## EXERCISE BRIEF
Copy the data precisely, keeping every character.

TASK MATERIAL START

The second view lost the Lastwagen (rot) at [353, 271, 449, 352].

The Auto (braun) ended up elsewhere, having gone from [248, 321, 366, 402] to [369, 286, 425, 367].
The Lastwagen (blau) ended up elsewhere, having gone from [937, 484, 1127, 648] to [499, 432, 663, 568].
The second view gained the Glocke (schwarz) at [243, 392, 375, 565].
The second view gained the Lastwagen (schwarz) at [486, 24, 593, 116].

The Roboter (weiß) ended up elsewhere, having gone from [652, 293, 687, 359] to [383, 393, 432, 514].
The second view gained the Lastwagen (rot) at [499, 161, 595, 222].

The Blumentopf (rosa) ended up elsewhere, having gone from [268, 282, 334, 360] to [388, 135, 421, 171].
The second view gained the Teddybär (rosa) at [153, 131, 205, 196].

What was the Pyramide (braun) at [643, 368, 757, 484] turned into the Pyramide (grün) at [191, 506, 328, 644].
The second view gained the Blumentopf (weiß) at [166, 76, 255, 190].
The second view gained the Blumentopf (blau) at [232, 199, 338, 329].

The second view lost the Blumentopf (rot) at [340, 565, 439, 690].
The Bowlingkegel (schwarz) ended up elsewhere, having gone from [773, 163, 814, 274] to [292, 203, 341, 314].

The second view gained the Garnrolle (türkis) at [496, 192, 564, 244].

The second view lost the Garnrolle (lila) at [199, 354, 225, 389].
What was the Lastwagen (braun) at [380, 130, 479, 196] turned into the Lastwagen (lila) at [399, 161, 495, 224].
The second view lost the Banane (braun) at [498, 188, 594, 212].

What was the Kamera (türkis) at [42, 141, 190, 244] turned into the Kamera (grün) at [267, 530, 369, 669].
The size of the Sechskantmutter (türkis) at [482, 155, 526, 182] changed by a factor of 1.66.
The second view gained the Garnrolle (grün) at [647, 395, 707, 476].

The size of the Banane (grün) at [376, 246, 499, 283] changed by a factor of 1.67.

TASK MATERIAL END

## TASK ANSWER
The second view lost the Lastwagen (rot) at [353, 271, 449, 352].

The Auto (braun) ended up elsewhere, having gone from [248, 321, 366, 402] to [369, 286, 425, 367].
The Lastwagen (blau) ended up elsewhere, having gone from [937, 484, 1127, 648] to [499, 432, 663, 568].
The second view gained the Glocke (schwarz) at [243, 392, 375, 565].
The second view gained the Lastwagen (schwarz) at [486, 24, 593, 116].

The Roboter (weiß) ended up elsewhere, having gone from [652, 293, 687, 359] to [383, 393, 432, 514].
The second view gained the Lastwagen (rot) at [499, 161, 595, 222].

The Blumentopf (rosa) ended up elsewhere, having gone from [268, 282, 334, 360] to [388, 135, 421, 171].
The second view gained the Teddybär (rosa) at [153, 131, 205, 196].

What was the Pyramide (braun) at [643, 368, 757, 484] turned into the Pyramide (grün) at [191, 506, 328, 644].
The second view gained the Blumentopf (weiß) at [166, 76, 255, 190].
The second view gained the Blumentopf (blau) at [232, 199, 338, 329].

The second view lost the Blumentopf (rot) at [340, 565, 439, 690].
The Bowlingkegel (schwarz) ended up elsewhere, having gone from [773, 163, 814, 274] to [292, 203, 341, 314].

The second view gained the Garnrolle (türkis) at [496, 192, 564, 244].

The second view lost the Garnrolle (lila) at [199, 354, 225, 389].
What was the Lastwagen (braun) at [380, 130, 479, 196] turned into the Lastwagen (lila) at [399, 161, 495, 224].
The second view lost the Banane (braun) at [498, 188, 594, 212].

What was the Kamera (türkis) at [42, 141, 190, 244] turned into the Kamera (grün) at [267, 530, 369, 669].
The size of the Sechskantmutter (türkis) at [482, 155, 526, 182] changed by a factor of 1.66.
The second view gained the Garnrolle (grün) at [647, 395, 707, 476].

The size of the Banane (grün) at [376, 246, 499, 283] changed by a factor of 1.67.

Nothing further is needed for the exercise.